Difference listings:

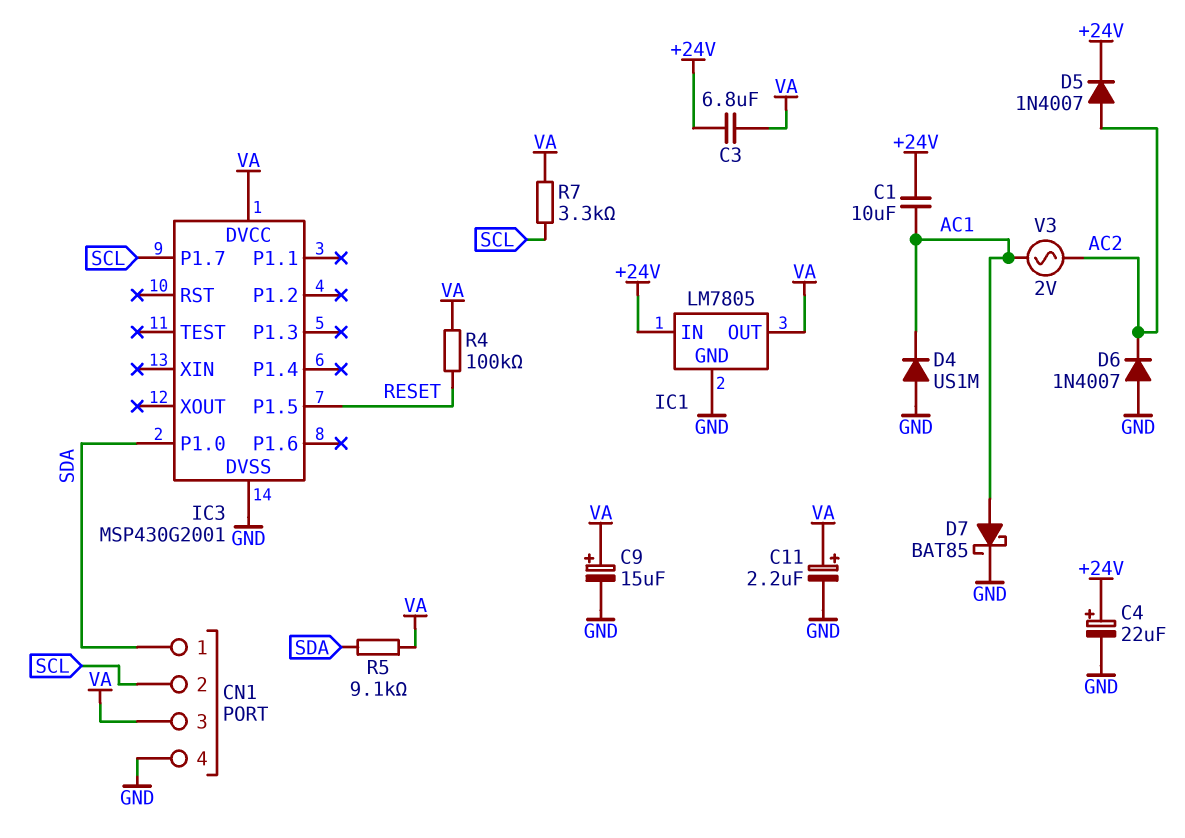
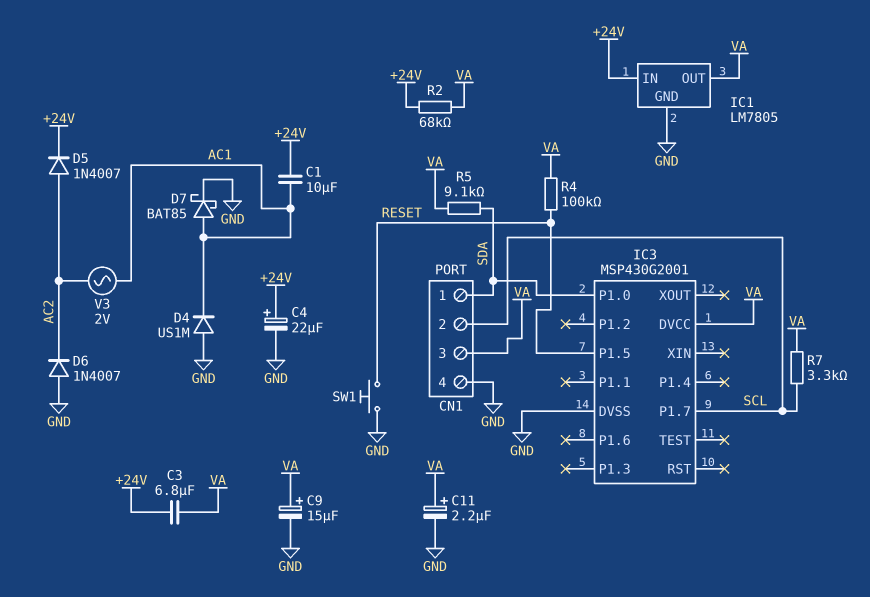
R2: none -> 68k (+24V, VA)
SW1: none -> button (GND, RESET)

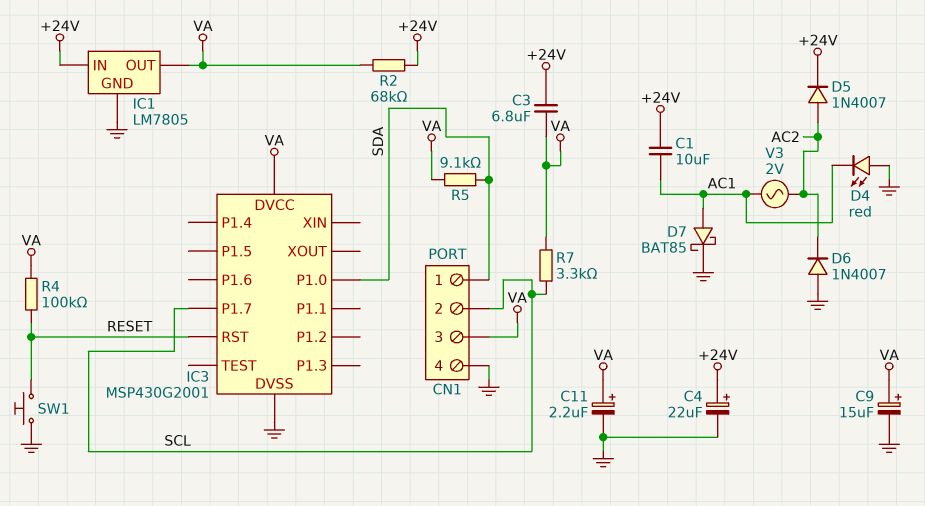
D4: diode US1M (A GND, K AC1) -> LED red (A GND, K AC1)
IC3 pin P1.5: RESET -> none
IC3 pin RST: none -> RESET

---

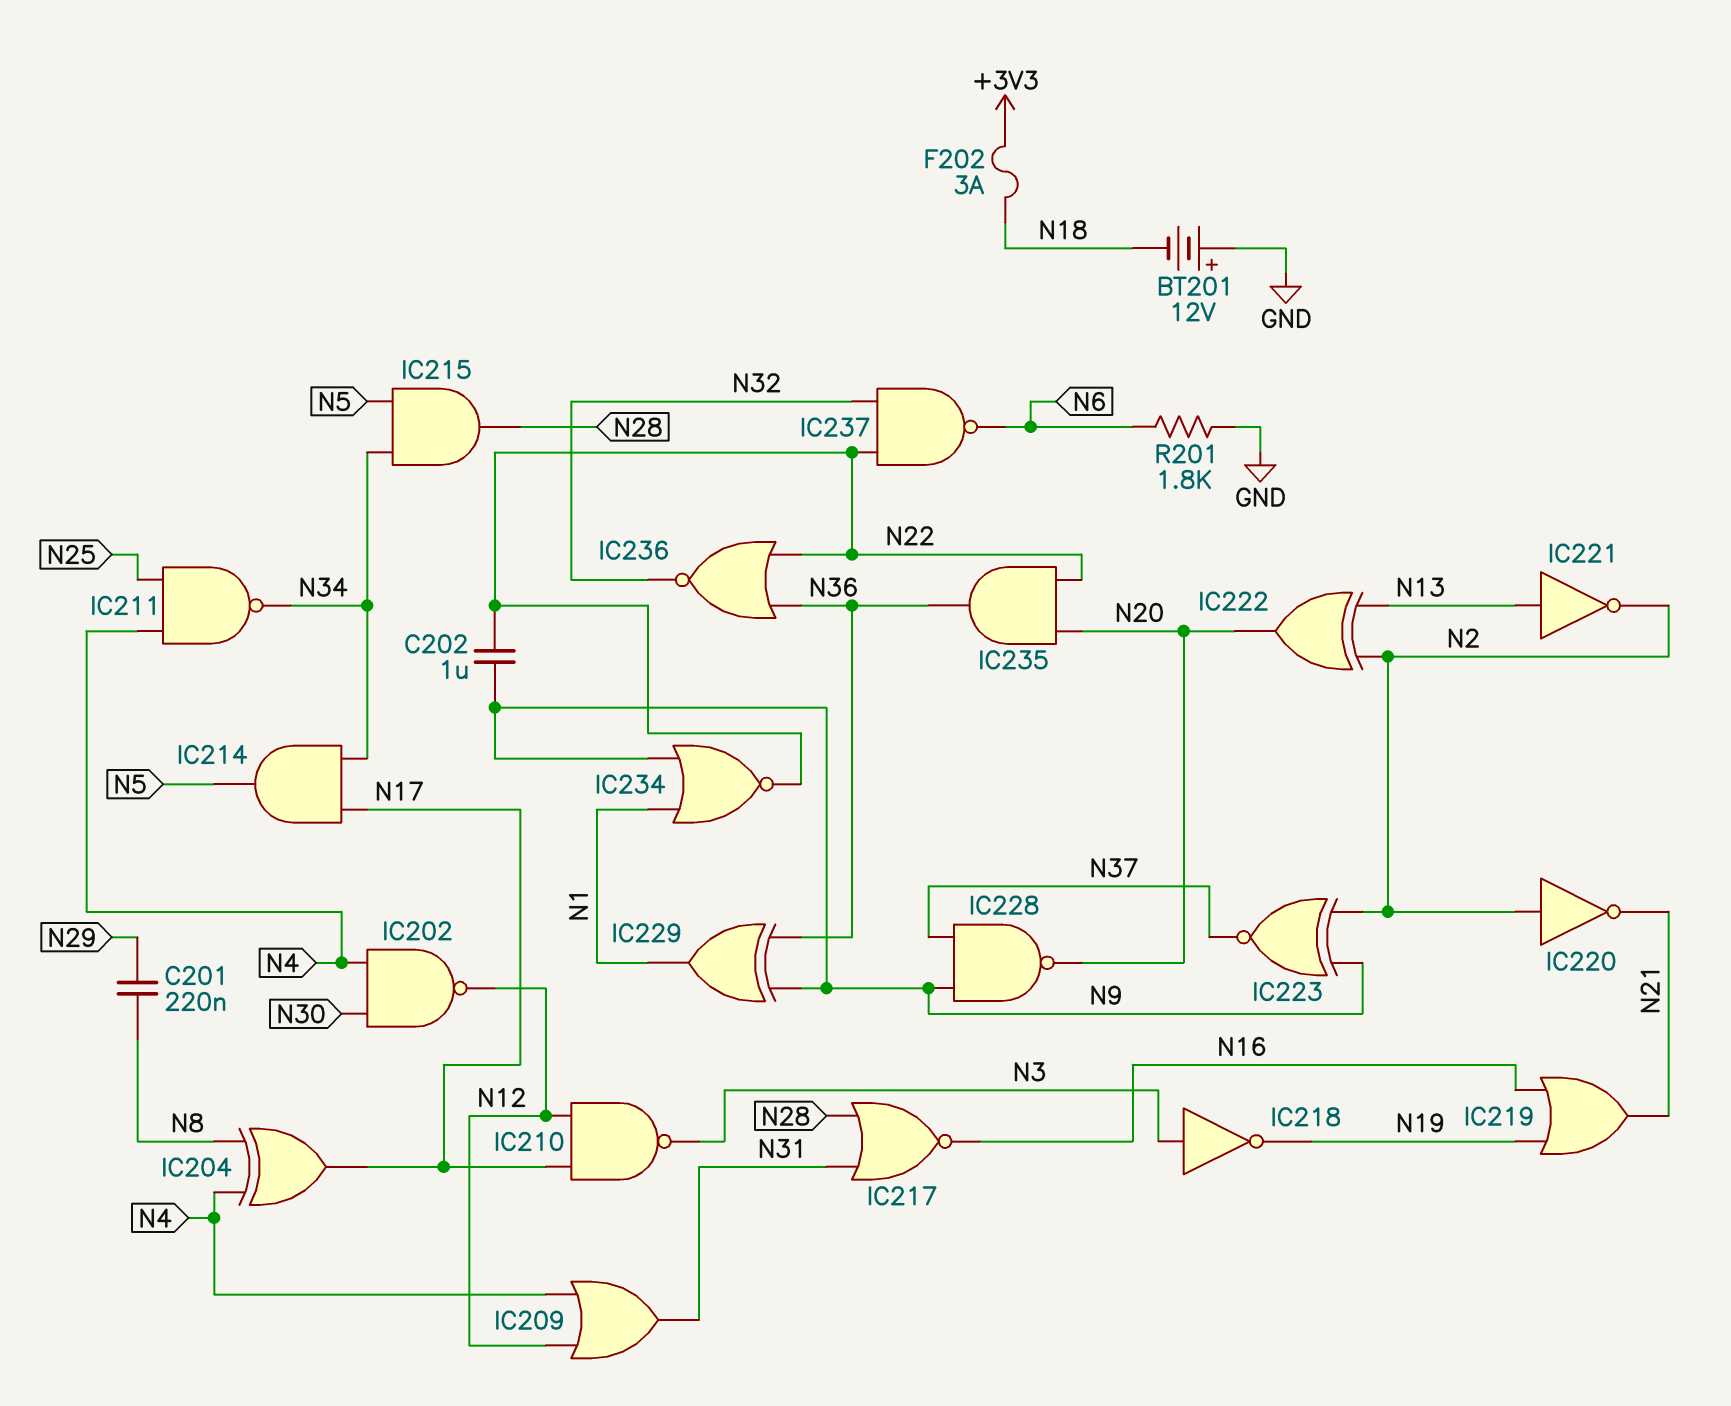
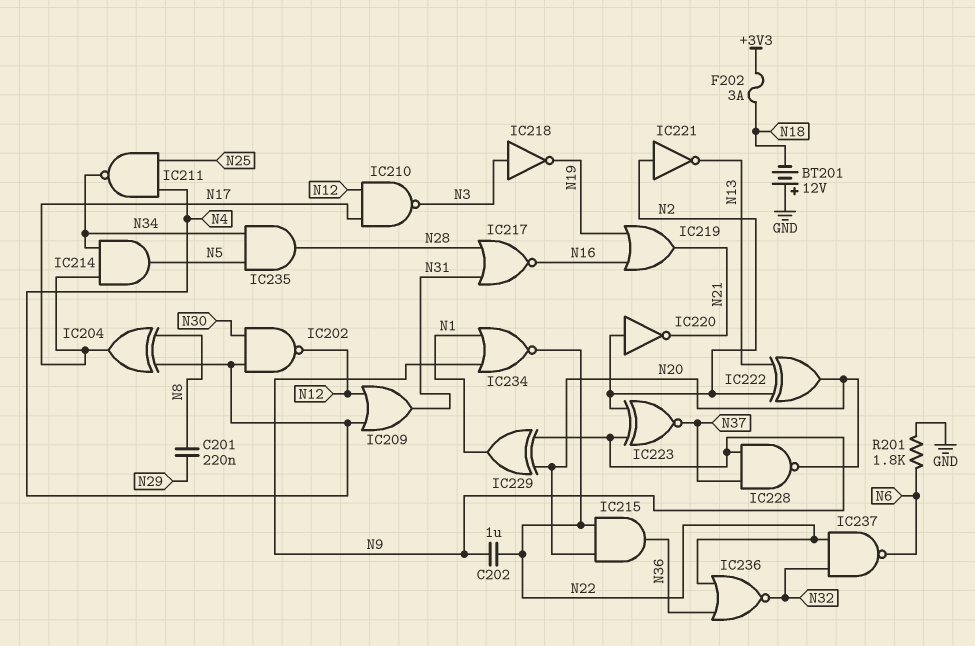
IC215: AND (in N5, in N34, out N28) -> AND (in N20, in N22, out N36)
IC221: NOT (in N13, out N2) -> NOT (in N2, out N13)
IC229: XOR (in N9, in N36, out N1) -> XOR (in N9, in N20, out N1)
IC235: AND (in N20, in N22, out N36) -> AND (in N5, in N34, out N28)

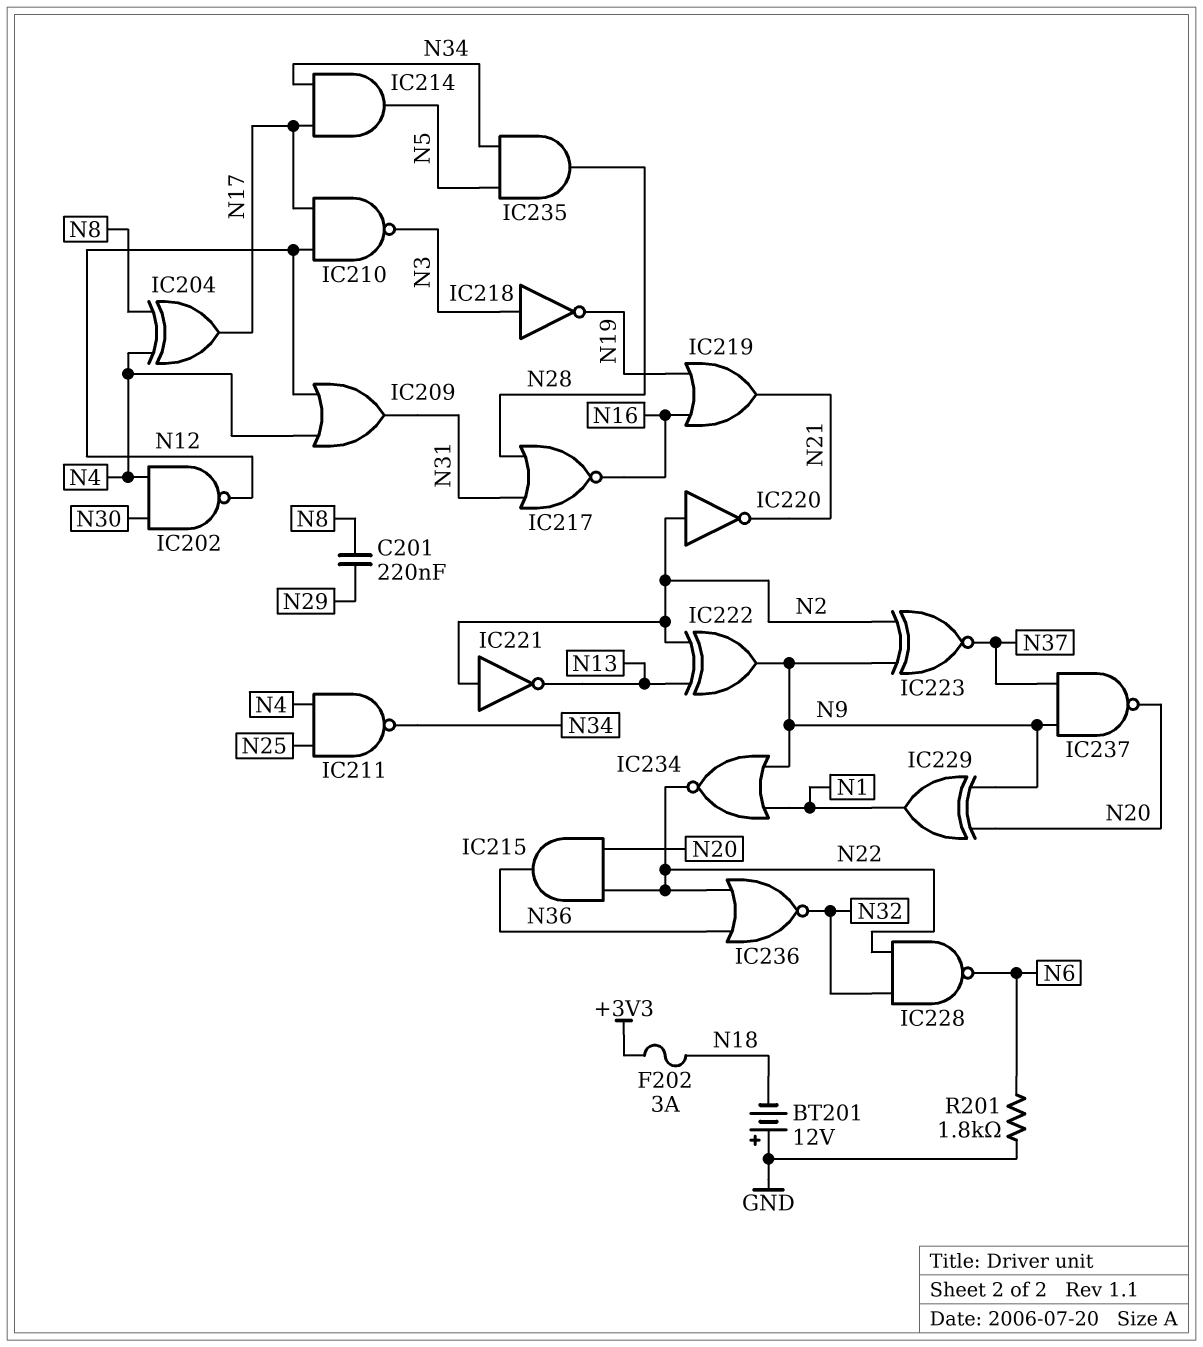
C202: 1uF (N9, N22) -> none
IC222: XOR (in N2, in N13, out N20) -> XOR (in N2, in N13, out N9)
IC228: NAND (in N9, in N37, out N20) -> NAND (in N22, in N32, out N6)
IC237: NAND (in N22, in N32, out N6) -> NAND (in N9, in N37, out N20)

About this task: Working from the entries above, reproduce exactly and only the lines beginning with the line that has "R2: none -> 68k (+24V, VA)" and ending with the line that has "IC3 pin RST: none -> RESET"; omit all pictures.

Task response:
R2: none -> 68k (+24V, VA)
SW1: none -> button (GND, RESET)

D4: diode US1M (A GND, K AC1) -> LED red (A GND, K AC1)
IC3 pin P1.5: RESET -> none
IC3 pin RST: none -> RESET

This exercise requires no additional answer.